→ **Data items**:
-=-=-=-=-

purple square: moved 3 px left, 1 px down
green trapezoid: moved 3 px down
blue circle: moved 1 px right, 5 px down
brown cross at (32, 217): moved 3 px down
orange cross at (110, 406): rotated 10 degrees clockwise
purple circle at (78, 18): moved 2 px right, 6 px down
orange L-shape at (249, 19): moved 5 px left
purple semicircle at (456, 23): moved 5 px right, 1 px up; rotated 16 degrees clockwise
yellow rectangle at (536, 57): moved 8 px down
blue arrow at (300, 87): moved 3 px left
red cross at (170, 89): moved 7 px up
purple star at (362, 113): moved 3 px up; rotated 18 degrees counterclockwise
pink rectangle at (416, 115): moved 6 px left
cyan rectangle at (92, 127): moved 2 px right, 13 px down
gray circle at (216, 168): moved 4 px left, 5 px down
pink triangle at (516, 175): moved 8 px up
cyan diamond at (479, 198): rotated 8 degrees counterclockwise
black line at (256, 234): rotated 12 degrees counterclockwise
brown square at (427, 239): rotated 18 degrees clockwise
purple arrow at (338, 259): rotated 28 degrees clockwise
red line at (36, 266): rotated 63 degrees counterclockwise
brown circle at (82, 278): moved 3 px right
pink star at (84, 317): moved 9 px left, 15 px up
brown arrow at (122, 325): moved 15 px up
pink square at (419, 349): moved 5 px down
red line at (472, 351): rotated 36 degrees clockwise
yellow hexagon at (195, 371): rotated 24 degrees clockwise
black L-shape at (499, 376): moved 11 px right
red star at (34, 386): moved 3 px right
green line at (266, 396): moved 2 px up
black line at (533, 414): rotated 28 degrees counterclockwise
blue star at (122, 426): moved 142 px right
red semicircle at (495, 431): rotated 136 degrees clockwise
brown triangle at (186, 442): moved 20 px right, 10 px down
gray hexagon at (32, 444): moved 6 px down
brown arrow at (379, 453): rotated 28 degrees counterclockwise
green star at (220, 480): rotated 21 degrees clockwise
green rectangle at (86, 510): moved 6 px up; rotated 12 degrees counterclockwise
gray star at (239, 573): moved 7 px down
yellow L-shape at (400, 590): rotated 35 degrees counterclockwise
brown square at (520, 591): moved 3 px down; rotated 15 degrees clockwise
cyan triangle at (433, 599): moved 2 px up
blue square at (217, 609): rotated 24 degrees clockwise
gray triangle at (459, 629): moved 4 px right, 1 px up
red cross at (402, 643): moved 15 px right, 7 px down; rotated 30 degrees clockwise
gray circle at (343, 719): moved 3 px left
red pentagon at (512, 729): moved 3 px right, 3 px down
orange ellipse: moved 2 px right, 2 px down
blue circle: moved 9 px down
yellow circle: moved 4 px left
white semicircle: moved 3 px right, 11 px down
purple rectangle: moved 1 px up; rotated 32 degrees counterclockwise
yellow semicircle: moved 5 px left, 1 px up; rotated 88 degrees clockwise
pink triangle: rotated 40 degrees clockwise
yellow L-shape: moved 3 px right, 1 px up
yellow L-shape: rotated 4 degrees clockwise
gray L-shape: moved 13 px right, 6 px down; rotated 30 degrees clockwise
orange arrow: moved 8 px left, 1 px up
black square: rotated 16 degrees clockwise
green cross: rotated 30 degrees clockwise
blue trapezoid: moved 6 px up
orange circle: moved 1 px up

-=-=-=-=-

→ **Stated problem**: Please repeat every line of the listing above word for word, keeping the original order.

→ **Written answer**:
purple square: moved 3 px left, 1 px down
green trapezoid: moved 3 px down
blue circle: moved 1 px right, 5 px down
brown cross at (32, 217): moved 3 px down
orange cross at (110, 406): rotated 10 degrees clockwise
purple circle at (78, 18): moved 2 px right, 6 px down
orange L-shape at (249, 19): moved 5 px left
purple semicircle at (456, 23): moved 5 px right, 1 px up; rotated 16 degrees clockwise
yellow rectangle at (536, 57): moved 8 px down
blue arrow at (300, 87): moved 3 px left
red cross at (170, 89): moved 7 px up
purple star at (362, 113): moved 3 px up; rotated 18 degrees counterclockwise
pink rectangle at (416, 115): moved 6 px left
cyan rectangle at (92, 127): moved 2 px right, 13 px down
gray circle at (216, 168): moved 4 px left, 5 px down
pink triangle at (516, 175): moved 8 px up
cyan diamond at (479, 198): rotated 8 degrees counterclockwise
black line at (256, 234): rotated 12 degrees counterclockwise
brown square at (427, 239): rotated 18 degrees clockwise
purple arrow at (338, 259): rotated 28 degrees clockwise
red line at (36, 266): rotated 63 degrees counterclockwise
brown circle at (82, 278): moved 3 px right
pink star at (84, 317): moved 9 px left, 15 px up
brown arrow at (122, 325): moved 15 px up
pink square at (419, 349): moved 5 px down
red line at (472, 351): rotated 36 degrees clockwise
yellow hexagon at (195, 371): rotated 24 degrees clockwise
black L-shape at (499, 376): moved 11 px right
red star at (34, 386): moved 3 px right
green line at (266, 396): moved 2 px up
black line at (533, 414): rotated 28 degrees counterclockwise
blue star at (122, 426): moved 142 px right
red semicircle at (495, 431): rotated 136 degrees clockwise
brown triangle at (186, 442): moved 20 px right, 10 px down
gray hexagon at (32, 444): moved 6 px down
brown arrow at (379, 453): rotated 28 degrees counterclockwise
green star at (220, 480): rotated 21 degrees clockwise
green rectangle at (86, 510): moved 6 px up; rotated 12 degrees counterclockwise
gray star at (239, 573): moved 7 px down
yellow L-shape at (400, 590): rotated 35 degrees counterclockwise
brown square at (520, 591): moved 3 px down; rotated 15 degrees clockwise
cyan triangle at (433, 599): moved 2 px up
blue square at (217, 609): rotated 24 degrees clockwise
gray triangle at (459, 629): moved 4 px right, 1 px up
red cross at (402, 643): moved 15 px right, 7 px down; rotated 30 degrees clockwise
gray circle at (343, 719): moved 3 px left
red pentagon at (512, 729): moved 3 px right, 3 px down
orange ellipse: moved 2 px right, 2 px down
blue circle: moved 9 px down
yellow circle: moved 4 px left
white semicircle: moved 3 px right, 11 px down
purple rectangle: moved 1 px up; rotated 32 degrees counterclockwise
yellow semicircle: moved 5 px left, 1 px up; rotated 88 degrees clockwise
pink triangle: rotated 40 degrees clockwise
yellow L-shape: moved 3 px right, 1 px up
yellow L-shape: rotated 4 degrees clockwise
gray L-shape: moved 13 px right, 6 px down; rotated 30 degrees clockwise
orange arrow: moved 8 px left, 1 px up
black square: rotated 16 degrees clockwise
green cross: rotated 30 degrees clockwise
blue trapezoid: moved 6 px up
orange circle: moved 1 px up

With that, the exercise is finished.